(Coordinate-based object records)

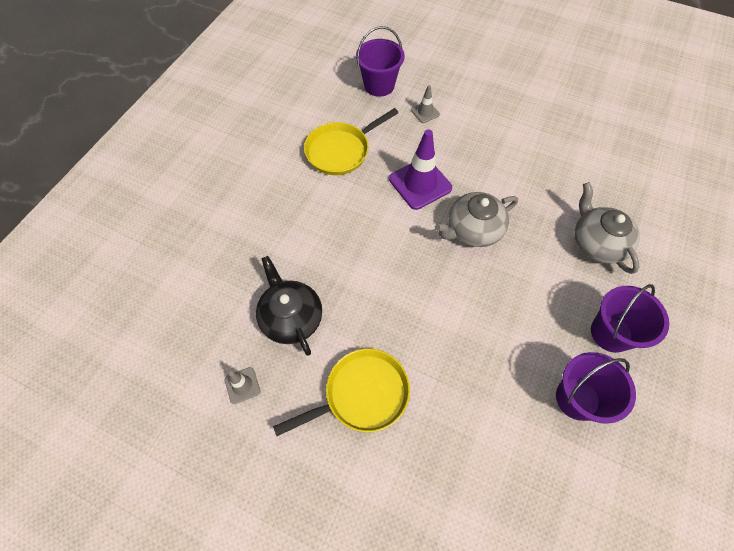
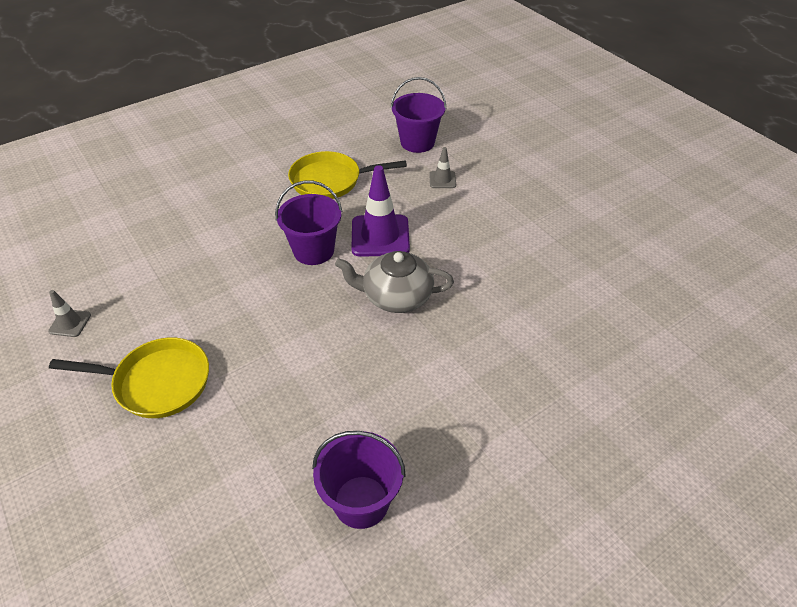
camera: 30 degrees right, 15 degrees down
(291, 317) = (159, 291): black teapot -> none
(597, 243) = (524, 368): grey teapot -> none
(611, 333) = (459, 460): purple bucket -> purple bucket (313, 250)

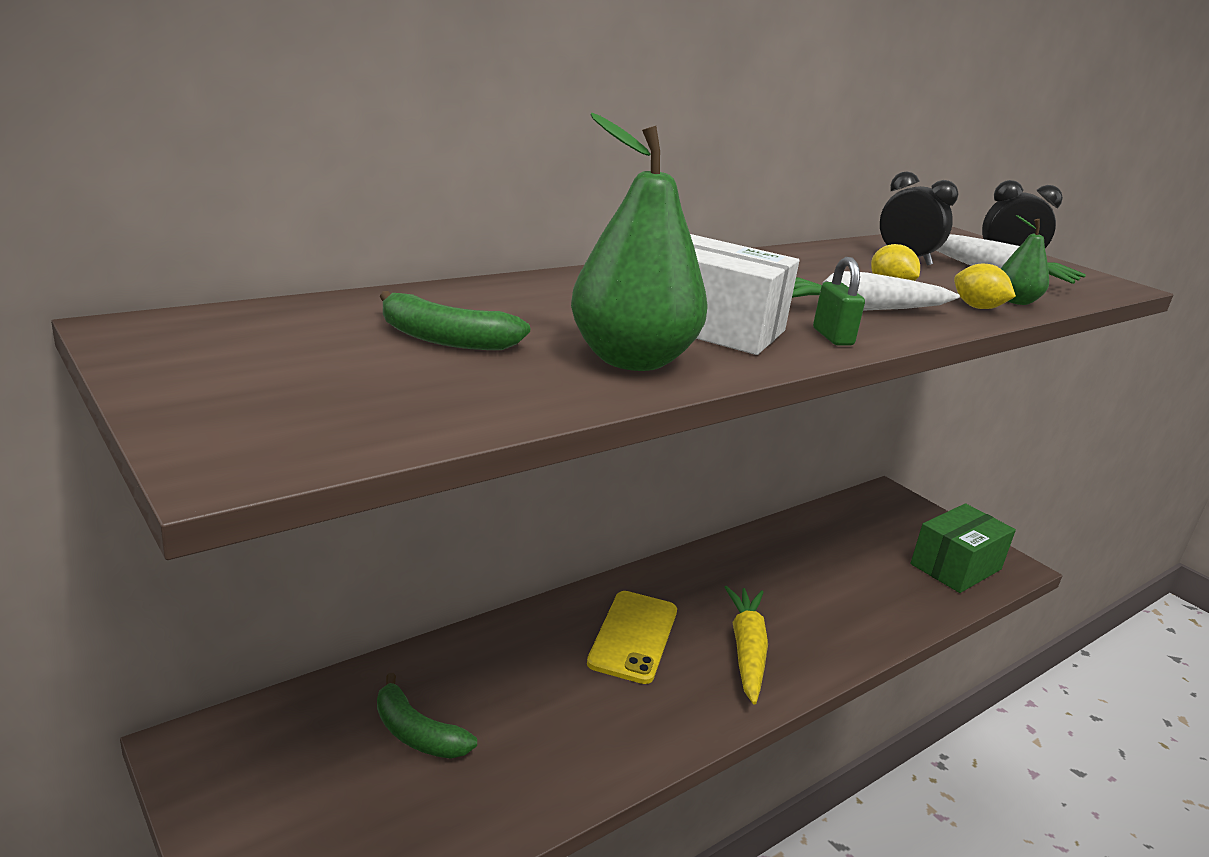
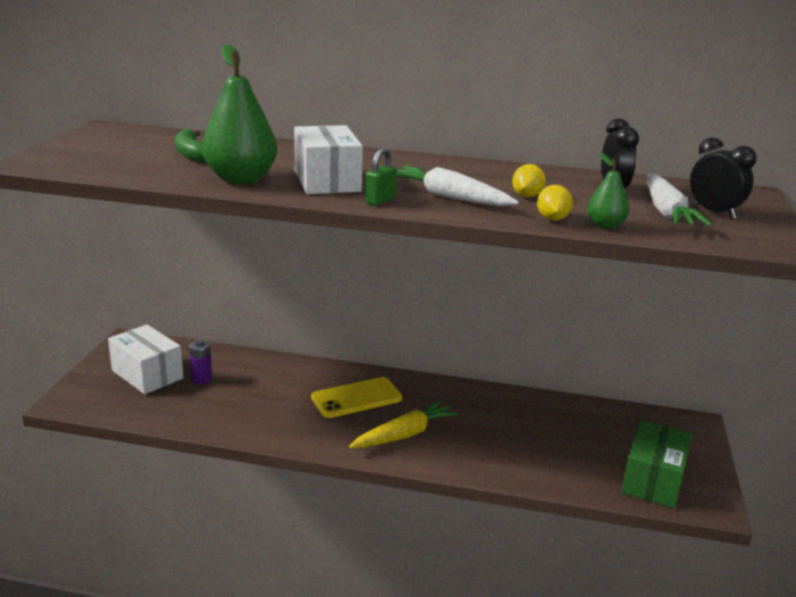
camera: 50 degrees right, 0 degrees up
(325, 782) = (147, 374): none -> white box
(417, 733) = (201, 379): green banana -> purple battery
(956, 566) = (653, 480): green box -> green box turned 75 degrees counterclockwise

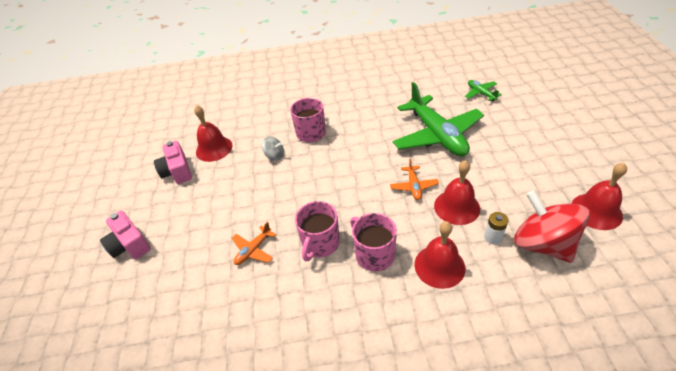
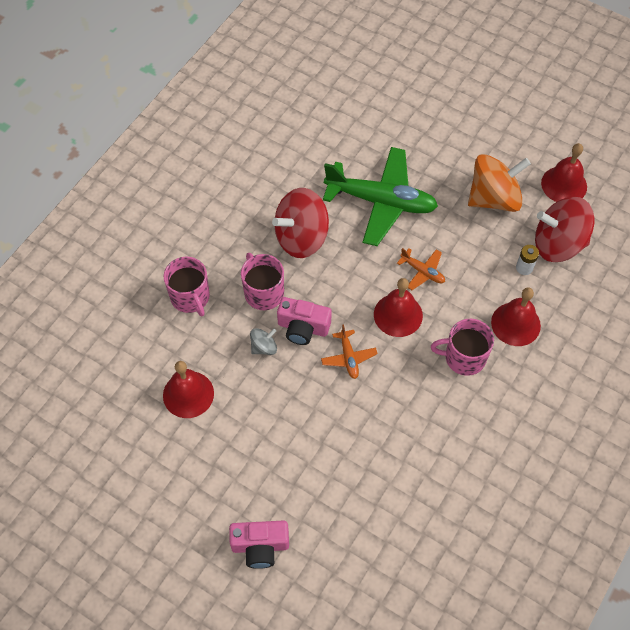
camera: 55 degrees left, 15 degrees up
(177, 171) = (189, 449): pink camera -> pink camera (303, 328)
(253, 250) = (372, 443): orange plane -> orange plane (348, 357)
(320, 243) = (415, 387): pink mug -> pink mug (190, 297)
(366, 122) = (301, 237): none -> red spinning top
(457, 207) = (474, 263): red bell -> red bell (398, 315)
(481, 93) = (365, 120): green plane -> none
(521, 182) = (494, 198): none -> orange spinning top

DIRECTIONS FOR THIS TASK: Beginning with the line that contains "camera: 55 degrees left, 15 degrees up", quote each line exactly through the last line of the entries above, and nothing beyond them.

RESPONSE AREA:
camera: 55 degrees left, 15 degrees up
(177, 171) = (189, 449): pink camera -> pink camera (303, 328)
(253, 250) = (372, 443): orange plane -> orange plane (348, 357)
(320, 243) = (415, 387): pink mug -> pink mug (190, 297)
(366, 122) = (301, 237): none -> red spinning top
(457, 207) = (474, 263): red bell -> red bell (398, 315)
(481, 93) = (365, 120): green plane -> none
(521, 182) = (494, 198): none -> orange spinning top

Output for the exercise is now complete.